Data listing:
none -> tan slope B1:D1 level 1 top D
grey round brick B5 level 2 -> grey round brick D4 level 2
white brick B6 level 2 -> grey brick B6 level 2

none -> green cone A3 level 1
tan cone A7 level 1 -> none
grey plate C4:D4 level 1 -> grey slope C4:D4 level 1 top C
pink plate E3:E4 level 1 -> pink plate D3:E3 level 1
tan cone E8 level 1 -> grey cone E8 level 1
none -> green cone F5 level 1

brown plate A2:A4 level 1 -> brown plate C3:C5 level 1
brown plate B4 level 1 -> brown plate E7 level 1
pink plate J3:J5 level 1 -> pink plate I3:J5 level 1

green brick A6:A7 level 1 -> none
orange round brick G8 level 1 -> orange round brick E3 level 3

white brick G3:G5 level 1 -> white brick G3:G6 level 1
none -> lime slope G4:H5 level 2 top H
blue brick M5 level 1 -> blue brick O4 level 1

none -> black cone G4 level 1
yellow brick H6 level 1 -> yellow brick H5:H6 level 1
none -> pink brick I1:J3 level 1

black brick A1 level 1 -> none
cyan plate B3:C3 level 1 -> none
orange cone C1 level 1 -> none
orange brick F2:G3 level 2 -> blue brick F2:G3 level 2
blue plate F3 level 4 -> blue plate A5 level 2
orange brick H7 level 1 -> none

Exercise description: Retype the records above in full, exactly as they appear.

Answer space:
none -> tan slope B1:D1 level 1 top D
grey round brick B5 level 2 -> grey round brick D4 level 2
white brick B6 level 2 -> grey brick B6 level 2

none -> green cone A3 level 1
tan cone A7 level 1 -> none
grey plate C4:D4 level 1 -> grey slope C4:D4 level 1 top C
pink plate E3:E4 level 1 -> pink plate D3:E3 level 1
tan cone E8 level 1 -> grey cone E8 level 1
none -> green cone F5 level 1

brown plate A2:A4 level 1 -> brown plate C3:C5 level 1
brown plate B4 level 1 -> brown plate E7 level 1
pink plate J3:J5 level 1 -> pink plate I3:J5 level 1

green brick A6:A7 level 1 -> none
orange round brick G8 level 1 -> orange round brick E3 level 3

white brick G3:G5 level 1 -> white brick G3:G6 level 1
none -> lime slope G4:H5 level 2 top H
blue brick M5 level 1 -> blue brick O4 level 1

none -> black cone G4 level 1
yellow brick H6 level 1 -> yellow brick H5:H6 level 1
none -> pink brick I1:J3 level 1

black brick A1 level 1 -> none
cyan plate B3:C3 level 1 -> none
orange cone C1 level 1 -> none
orange brick F2:G3 level 2 -> blue brick F2:G3 level 2
blue plate F3 level 4 -> blue plate A5 level 2
orange brick H7 level 1 -> none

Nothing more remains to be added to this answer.